Problem to work on = Give back, exactly and with nothing added, the lines that run from the one containing "grey shoe: 1 -> 3" to the final line below.
╭──
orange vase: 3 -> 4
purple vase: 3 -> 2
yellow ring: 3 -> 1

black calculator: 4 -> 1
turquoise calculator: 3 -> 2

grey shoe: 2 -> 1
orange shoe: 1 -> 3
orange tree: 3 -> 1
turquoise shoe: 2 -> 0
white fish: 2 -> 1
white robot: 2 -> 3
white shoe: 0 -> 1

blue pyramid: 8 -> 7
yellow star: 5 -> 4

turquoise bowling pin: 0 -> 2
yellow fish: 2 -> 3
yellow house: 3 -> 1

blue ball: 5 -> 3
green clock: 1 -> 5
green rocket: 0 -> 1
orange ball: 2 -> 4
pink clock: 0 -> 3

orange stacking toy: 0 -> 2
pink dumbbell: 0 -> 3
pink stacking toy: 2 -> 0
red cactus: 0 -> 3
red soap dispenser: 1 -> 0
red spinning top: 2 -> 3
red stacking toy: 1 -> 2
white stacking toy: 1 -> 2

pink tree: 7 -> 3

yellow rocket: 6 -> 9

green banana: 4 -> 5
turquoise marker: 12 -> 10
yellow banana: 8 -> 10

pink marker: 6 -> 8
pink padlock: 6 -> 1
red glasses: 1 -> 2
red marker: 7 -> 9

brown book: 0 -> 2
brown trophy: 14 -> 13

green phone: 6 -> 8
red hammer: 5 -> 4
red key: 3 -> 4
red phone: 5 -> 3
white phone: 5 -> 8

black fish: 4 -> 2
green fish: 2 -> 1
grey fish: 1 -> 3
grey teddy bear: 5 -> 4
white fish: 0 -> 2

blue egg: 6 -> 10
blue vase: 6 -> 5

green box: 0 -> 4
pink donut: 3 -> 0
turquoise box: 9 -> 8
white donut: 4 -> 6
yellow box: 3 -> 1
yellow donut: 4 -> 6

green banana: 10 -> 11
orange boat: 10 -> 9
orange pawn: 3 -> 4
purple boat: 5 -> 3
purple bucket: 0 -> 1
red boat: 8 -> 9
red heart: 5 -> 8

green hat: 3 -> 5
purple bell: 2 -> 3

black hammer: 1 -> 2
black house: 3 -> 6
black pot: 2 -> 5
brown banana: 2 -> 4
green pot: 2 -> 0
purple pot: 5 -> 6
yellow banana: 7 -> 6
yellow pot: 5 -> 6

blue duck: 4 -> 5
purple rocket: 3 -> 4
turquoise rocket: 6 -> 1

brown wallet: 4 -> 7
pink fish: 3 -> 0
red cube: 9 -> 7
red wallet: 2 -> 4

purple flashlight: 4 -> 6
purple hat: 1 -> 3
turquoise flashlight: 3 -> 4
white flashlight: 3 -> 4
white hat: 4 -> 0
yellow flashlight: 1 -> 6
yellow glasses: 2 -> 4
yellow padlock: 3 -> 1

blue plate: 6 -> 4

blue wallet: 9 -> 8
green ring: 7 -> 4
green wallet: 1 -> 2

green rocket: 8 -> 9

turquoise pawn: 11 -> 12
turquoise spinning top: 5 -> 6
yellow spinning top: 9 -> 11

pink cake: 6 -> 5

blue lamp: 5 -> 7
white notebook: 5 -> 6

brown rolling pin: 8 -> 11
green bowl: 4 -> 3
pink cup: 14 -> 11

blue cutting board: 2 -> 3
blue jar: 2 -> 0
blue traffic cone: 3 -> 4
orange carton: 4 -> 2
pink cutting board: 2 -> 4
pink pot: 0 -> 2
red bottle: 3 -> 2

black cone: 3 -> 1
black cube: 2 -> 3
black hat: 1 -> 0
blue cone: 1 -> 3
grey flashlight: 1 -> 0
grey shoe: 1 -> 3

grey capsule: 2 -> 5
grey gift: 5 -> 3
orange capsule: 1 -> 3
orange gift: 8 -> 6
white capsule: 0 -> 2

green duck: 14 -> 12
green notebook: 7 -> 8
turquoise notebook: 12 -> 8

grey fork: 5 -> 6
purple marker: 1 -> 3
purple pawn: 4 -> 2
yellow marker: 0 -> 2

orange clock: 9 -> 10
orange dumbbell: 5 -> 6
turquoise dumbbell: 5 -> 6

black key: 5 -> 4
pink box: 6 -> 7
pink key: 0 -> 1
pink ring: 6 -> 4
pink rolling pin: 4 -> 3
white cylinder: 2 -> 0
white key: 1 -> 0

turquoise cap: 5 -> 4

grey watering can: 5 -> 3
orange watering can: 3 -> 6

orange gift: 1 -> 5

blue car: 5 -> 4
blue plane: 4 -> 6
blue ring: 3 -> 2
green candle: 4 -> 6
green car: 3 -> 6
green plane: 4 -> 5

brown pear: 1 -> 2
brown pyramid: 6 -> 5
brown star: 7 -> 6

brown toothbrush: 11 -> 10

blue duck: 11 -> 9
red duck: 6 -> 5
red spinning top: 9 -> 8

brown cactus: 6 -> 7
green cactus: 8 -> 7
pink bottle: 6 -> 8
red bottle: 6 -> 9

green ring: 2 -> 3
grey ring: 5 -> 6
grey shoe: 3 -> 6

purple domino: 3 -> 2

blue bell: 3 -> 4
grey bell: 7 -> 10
╰──
Result =
grey shoe: 1 -> 3

grey capsule: 2 -> 5
grey gift: 5 -> 3
orange capsule: 1 -> 3
orange gift: 8 -> 6
white capsule: 0 -> 2

green duck: 14 -> 12
green notebook: 7 -> 8
turquoise notebook: 12 -> 8

grey fork: 5 -> 6
purple marker: 1 -> 3
purple pawn: 4 -> 2
yellow marker: 0 -> 2

orange clock: 9 -> 10
orange dumbbell: 5 -> 6
turquoise dumbbell: 5 -> 6

black key: 5 -> 4
pink box: 6 -> 7
pink key: 0 -> 1
pink ring: 6 -> 4
pink rolling pin: 4 -> 3
white cylinder: 2 -> 0
white key: 1 -> 0

turquoise cap: 5 -> 4

grey watering can: 5 -> 3
orange watering can: 3 -> 6

orange gift: 1 -> 5

blue car: 5 -> 4
blue plane: 4 -> 6
blue ring: 3 -> 2
green candle: 4 -> 6
green car: 3 -> 6
green plane: 4 -> 5

brown pear: 1 -> 2
brown pyramid: 6 -> 5
brown star: 7 -> 6

brown toothbrush: 11 -> 10

blue duck: 11 -> 9
red duck: 6 -> 5
red spinning top: 9 -> 8

brown cactus: 6 -> 7
green cactus: 8 -> 7
pink bottle: 6 -> 8
red bottle: 6 -> 9

green ring: 2 -> 3
grey ring: 5 -> 6
grey shoe: 3 -> 6

purple domino: 3 -> 2

blue bell: 3 -> 4
grey bell: 7 -> 10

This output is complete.